>>

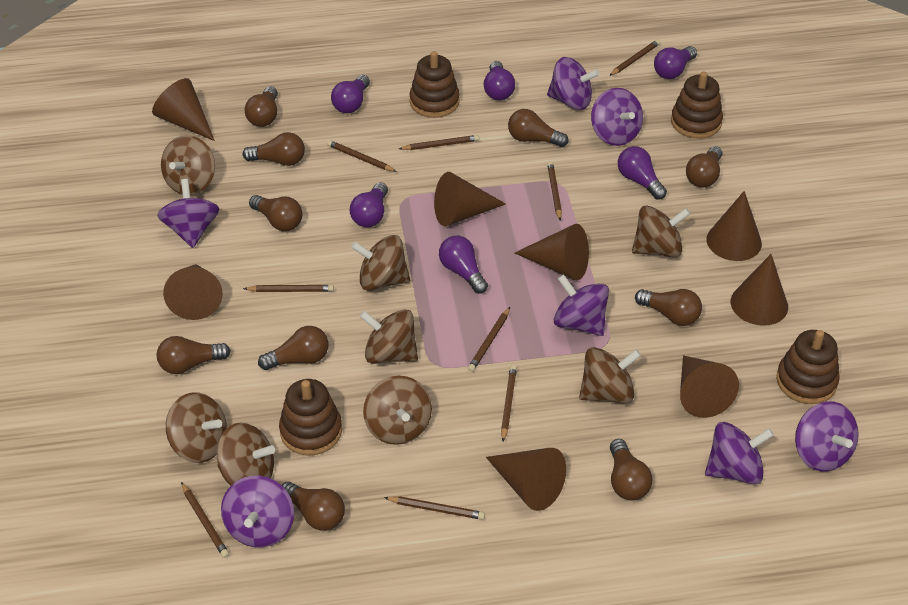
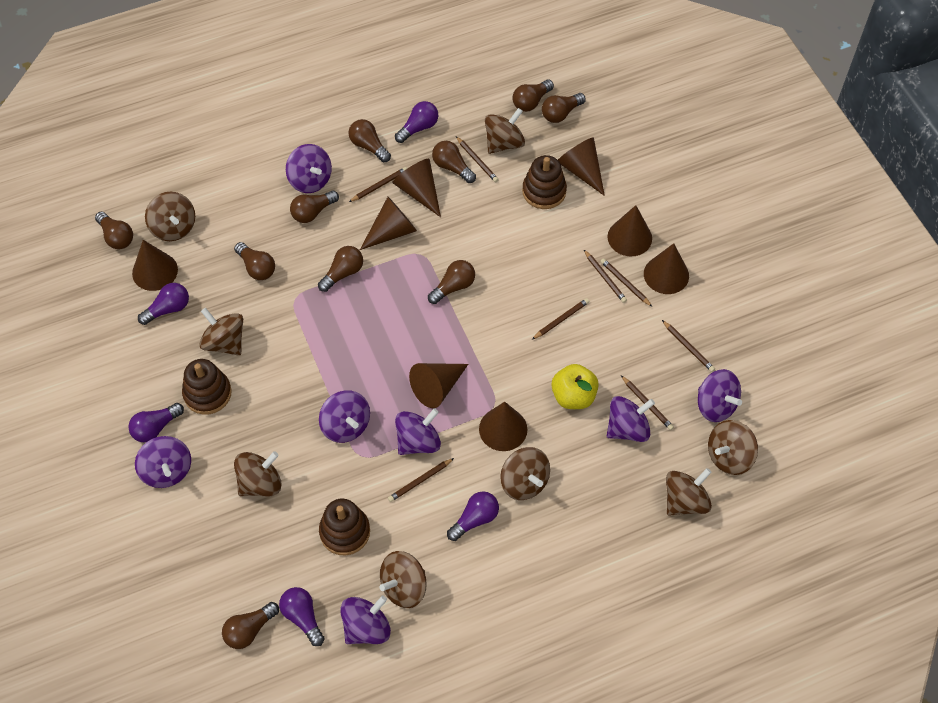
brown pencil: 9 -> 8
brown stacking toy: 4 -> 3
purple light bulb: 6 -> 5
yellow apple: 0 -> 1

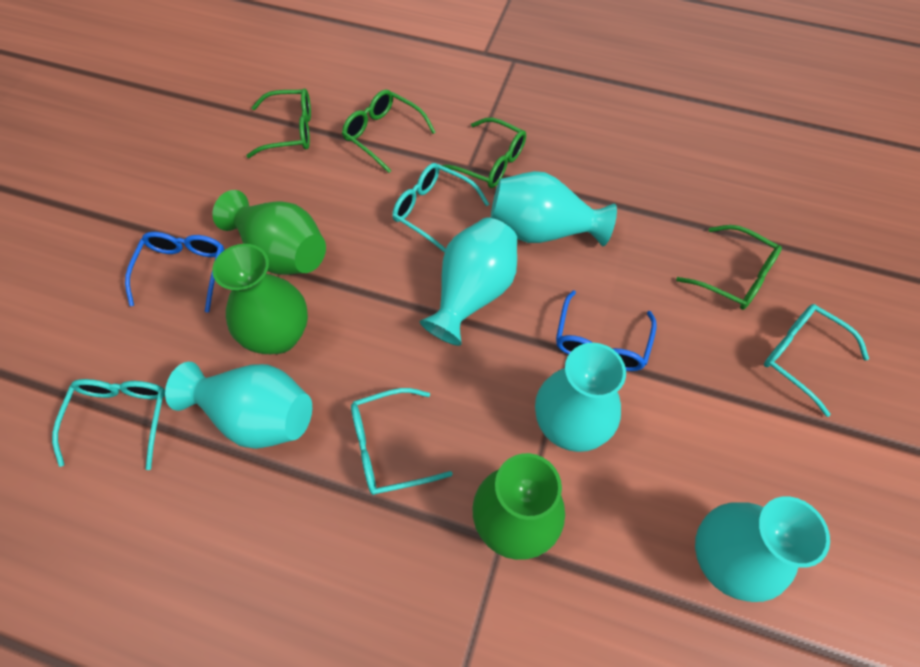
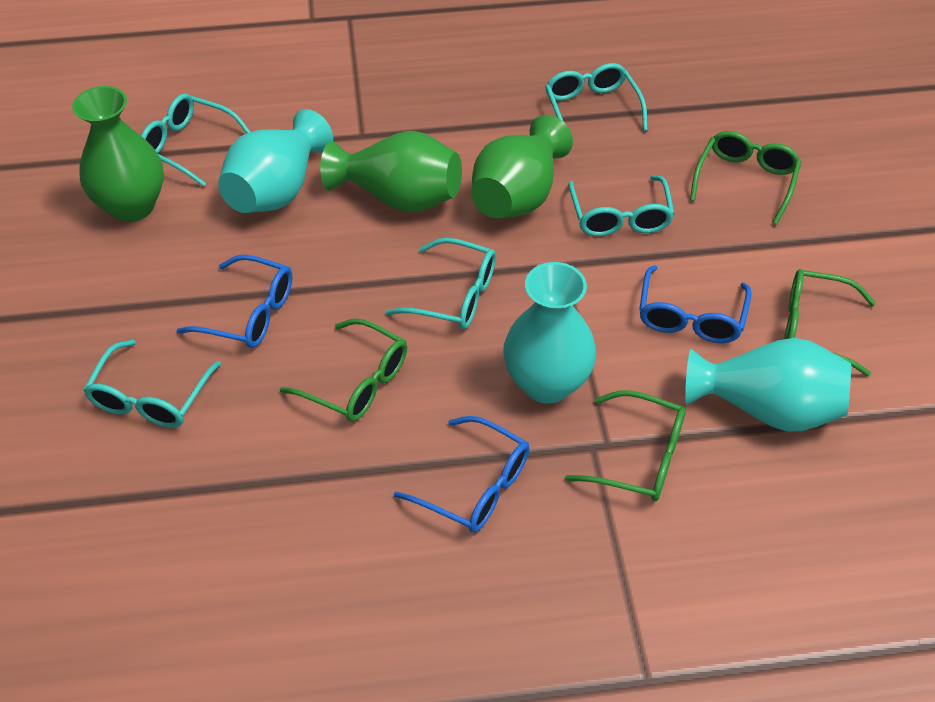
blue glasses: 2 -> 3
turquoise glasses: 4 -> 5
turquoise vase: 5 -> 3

<<

▸ **TASK DIRECTIONS**:
Report each line of the data that includes the string "glasses".

▸ **WRITTEN REPLY**:
blue glasses: 2 -> 3
turquoise glasses: 4 -> 5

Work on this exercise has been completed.